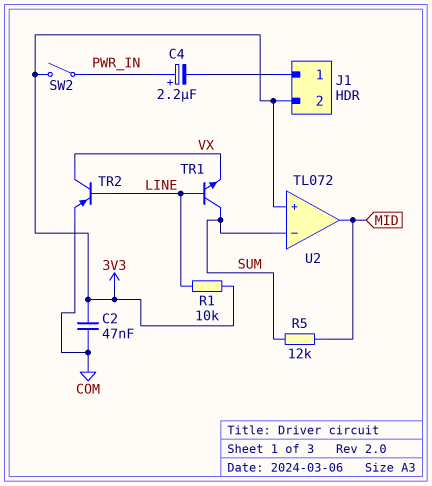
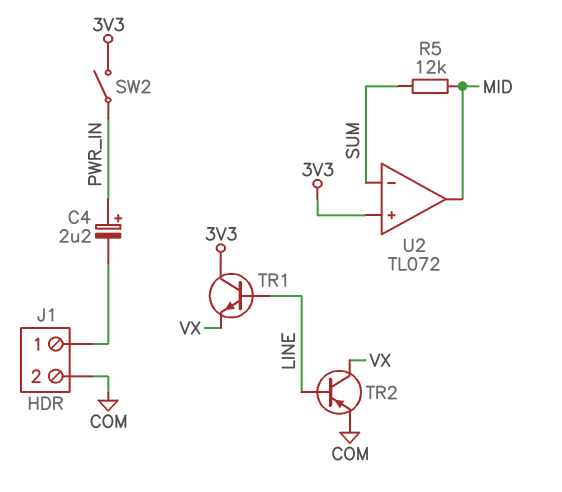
C2: 47nF (3V3, COM) -> none
J1 pin 2: 3V3 -> COM
R1: 10k (3V3, LINE) -> none
TR1: NPN (B LINE, C SUM, E VX) -> NPN (B LINE, C 3V3, E VX)

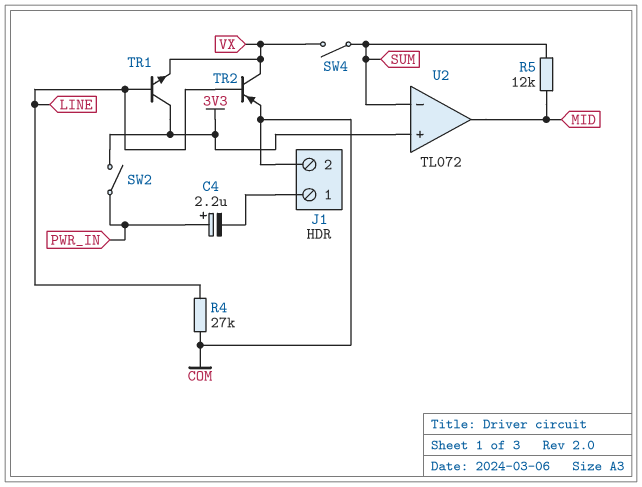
R4: none -> 27k (COM, LINE)
SW4: none -> switch (SUM, VX)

**Problem statement**
Repeat the whole listing above word for word. Leave out the pictures.

**Exercise response**
C2: 47nF (3V3, COM) -> none
J1 pin 2: 3V3 -> COM
R1: 10k (3V3, LINE) -> none
TR1: NPN (B LINE, C SUM, E VX) -> NPN (B LINE, C 3V3, E VX)

R4: none -> 27k (COM, LINE)
SW4: none -> switch (SUM, VX)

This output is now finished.